### Directions
What lines in the entries below contain the word "camera"? Copy all of them.

- Opening Delimiter -

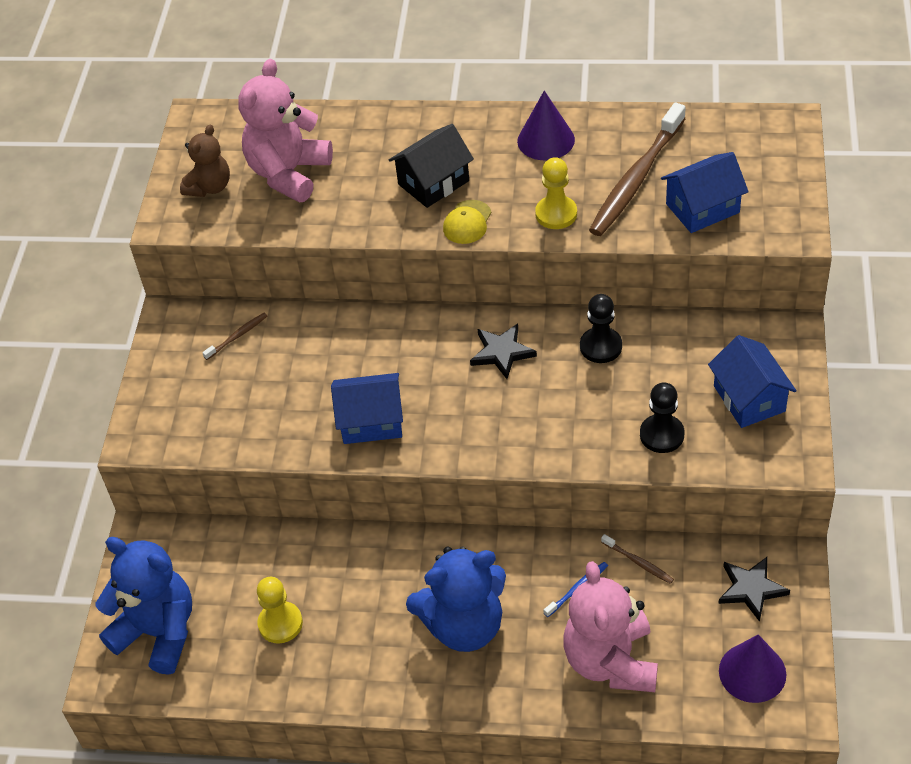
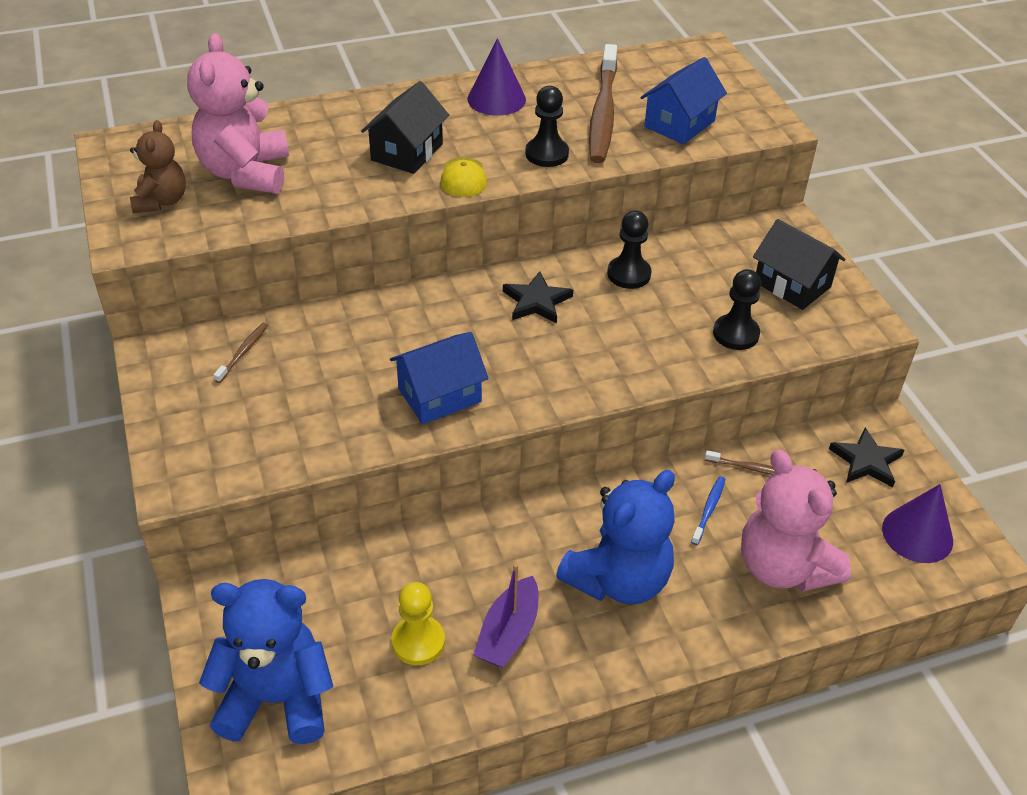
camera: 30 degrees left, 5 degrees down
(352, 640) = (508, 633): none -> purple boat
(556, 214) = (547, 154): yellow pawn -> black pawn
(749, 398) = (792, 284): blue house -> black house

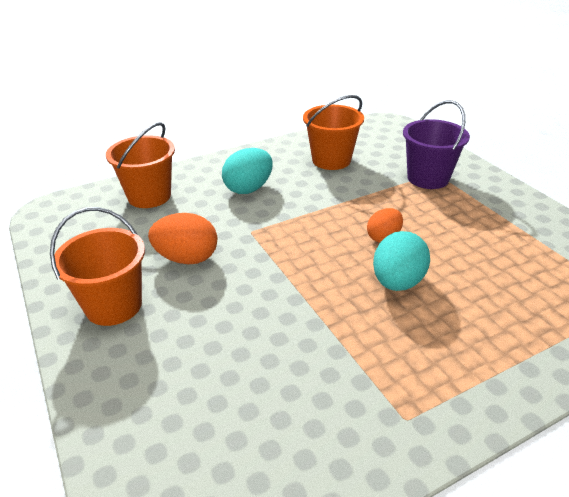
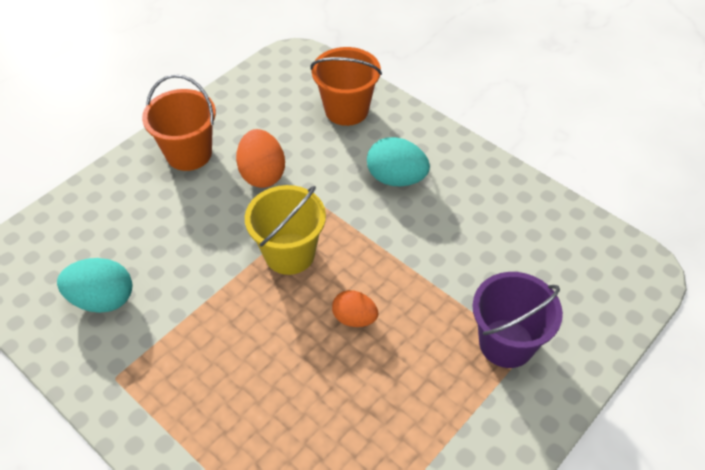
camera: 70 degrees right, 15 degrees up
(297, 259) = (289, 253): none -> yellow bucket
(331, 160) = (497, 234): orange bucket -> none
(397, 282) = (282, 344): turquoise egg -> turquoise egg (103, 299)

- Closing Delimiter -

### Result for this exercise
camera: 30 degrees left, 5 degrees down
camera: 70 degrees right, 15 degrees up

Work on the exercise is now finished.